> [HOW TO COMPLETE THIS TASK]: Nothing but the records, transcribed verbatim and stripped of images, should appear in the answer.

> [SUPPLIED DATA]:

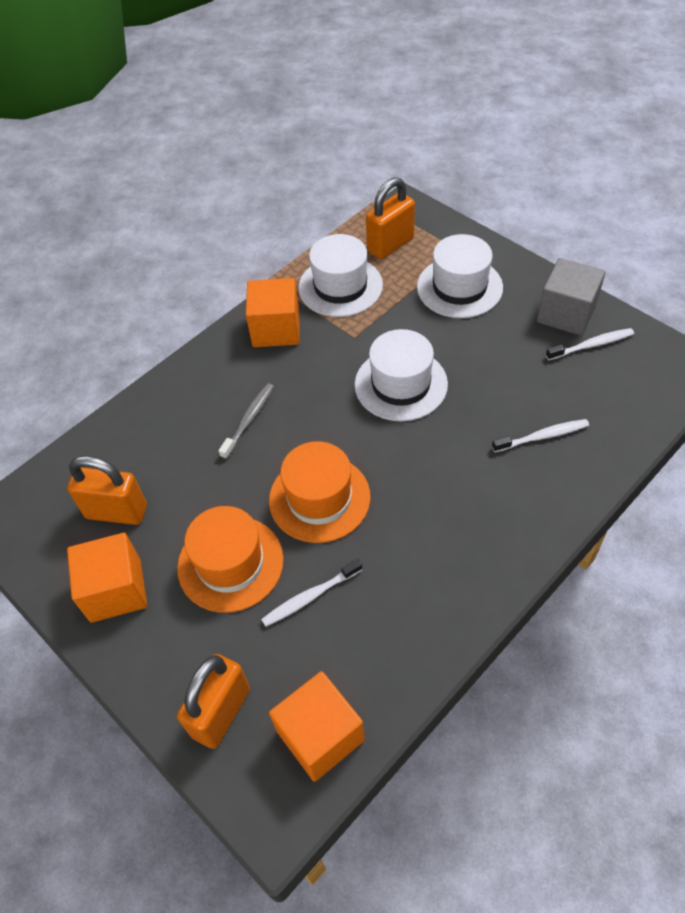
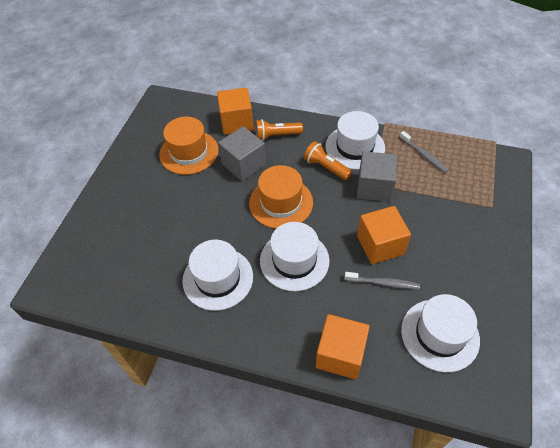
grey cube: 1 -> 2
grey toothbrush: 1 -> 2
orange flashlight: 0 -> 2
orange padlock: 3 -> 0
white hat: 3 -> 4
white toothbrush: 3 -> 0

> [TASK OUTPUT]:
grey cube: 1 -> 2
grey toothbrush: 1 -> 2
orange flashlight: 0 -> 2
orange padlock: 3 -> 0
white hat: 3 -> 4
white toothbrush: 3 -> 0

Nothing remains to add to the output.